• _Prompt_
Starting at the line that contains "green cactus [226,193,257,238]", write out every line through the last one in the records below, word for word. Leave out any pictures.

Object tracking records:

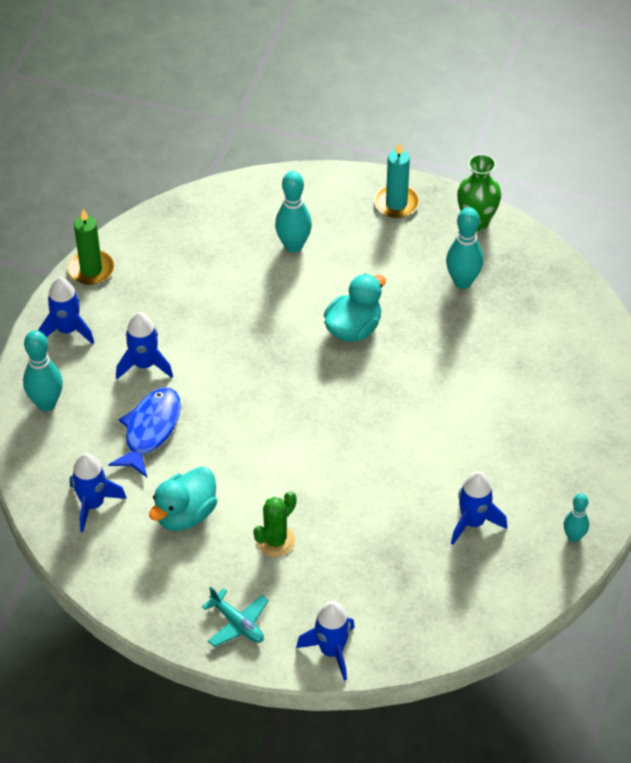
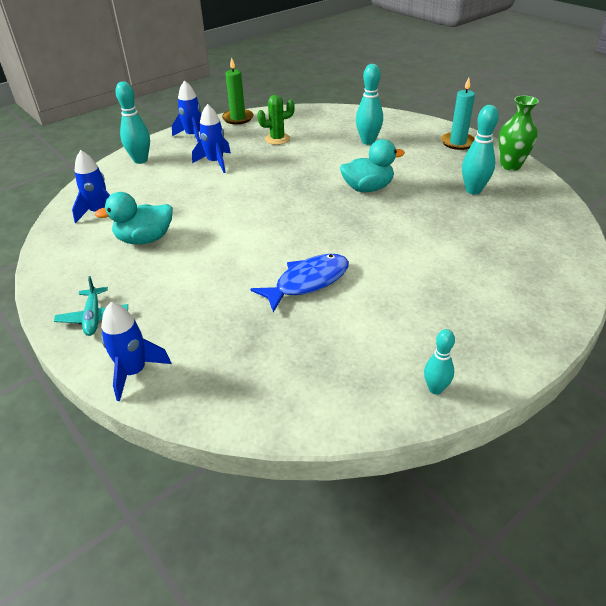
camera: 35 degrees right, 10 degrees down
blue fish [108,388,181,477] -> blue fish moved to [251,254,349,312]
green cactus [253,491,297,557] -> green cactus moved to [257,95,295,145]
blue rocket [451,471,507,545] -> none

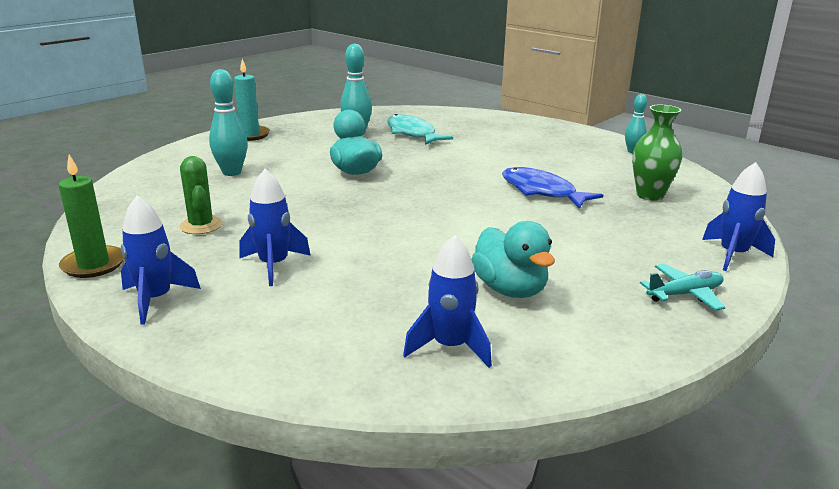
camera: 100 degrees left, 15 degrees down
turquoise bowling pin [115,81,150,164] -> none
green vase [499,96,539,171] -> green vase moved to [632,105,682,201]
none -> turquoise fish [387,114,453,145]

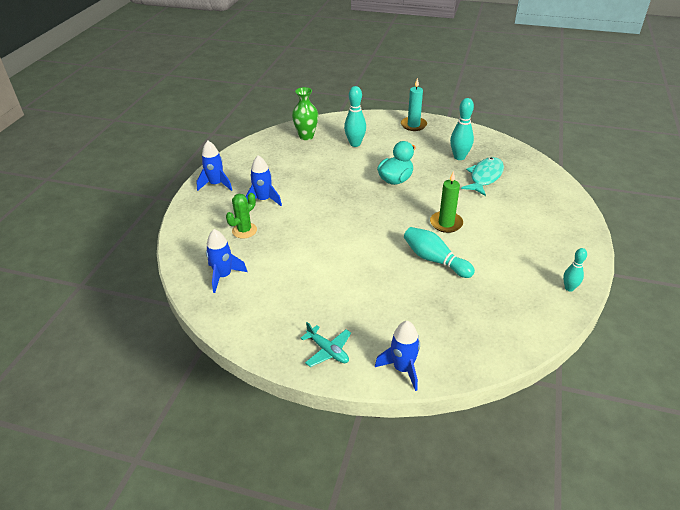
camera: 65 degrees right, 15 degrees up
green candle [59,154,124,278] -> green candle moved to [430,171,463,233]
green cactus [180,156,223,234] -> green cactus moved to [226,193,257,238]
turquoise duck [471,221,555,298] -> none
blue fish [502,167,603,209] -> turquoise bowling pin [404,227,475,278]
green vase [632,105,682,201] -> green vase moved to [292,87,318,140]

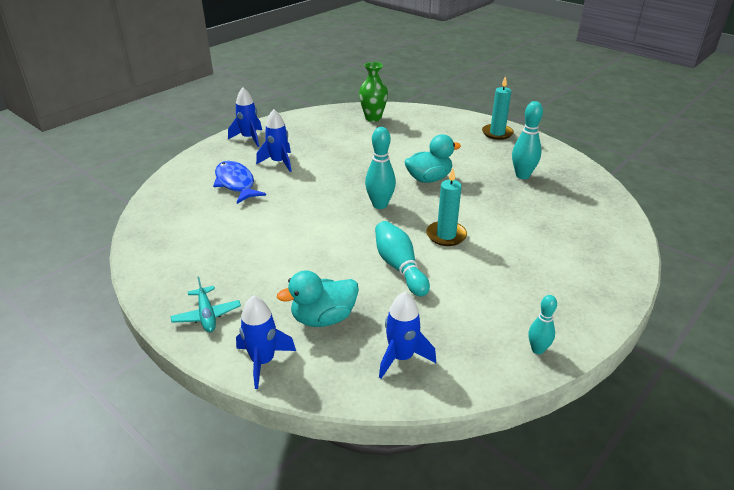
camera: 25 degrees right, 5 degrees down
blue rocket [206,229,248,293] -> blue rocket moved to [379,292,436,379]
green cactus [226,193,257,238] -> blue fish [213,161,266,204]
turquoise bowling pin [344,86,366,147] -> turquoise bowling pin moved to [365,127,396,209]
green candle [430,171,463,233] -> turquoise candle [426,168,467,246]
turquoise fish [461,157,504,196] -> none
none -> turquoise duck [277,270,359,327]

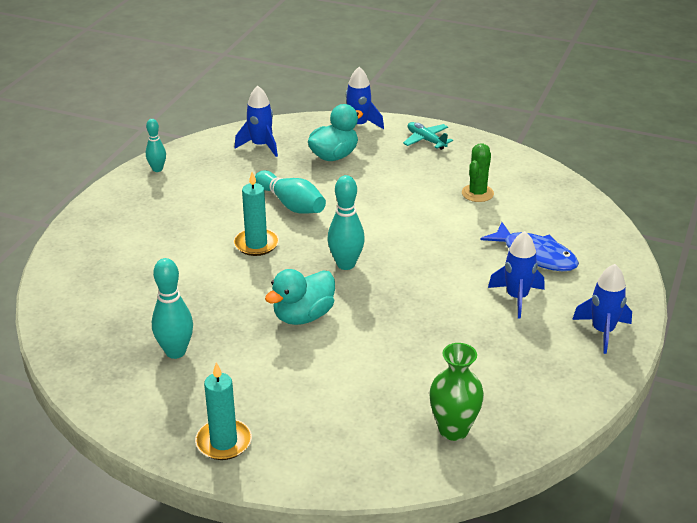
camera: 160 degrees right, 0 degrees up
none -> green cactus [462,144,494,202]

• _Exercise answer_
green cactus [226,193,257,238] -> blue fish [213,161,266,204]
turquoise bowling pin [344,86,366,147] -> turquoise bowling pin moved to [365,127,396,209]
green candle [430,171,463,233] -> turquoise candle [426,168,467,246]
turquoise fish [461,157,504,196] -> none
none -> turquoise duck [277,270,359,327]

camera: 160 degrees right, 0 degrees up
none -> green cactus [462,144,494,202]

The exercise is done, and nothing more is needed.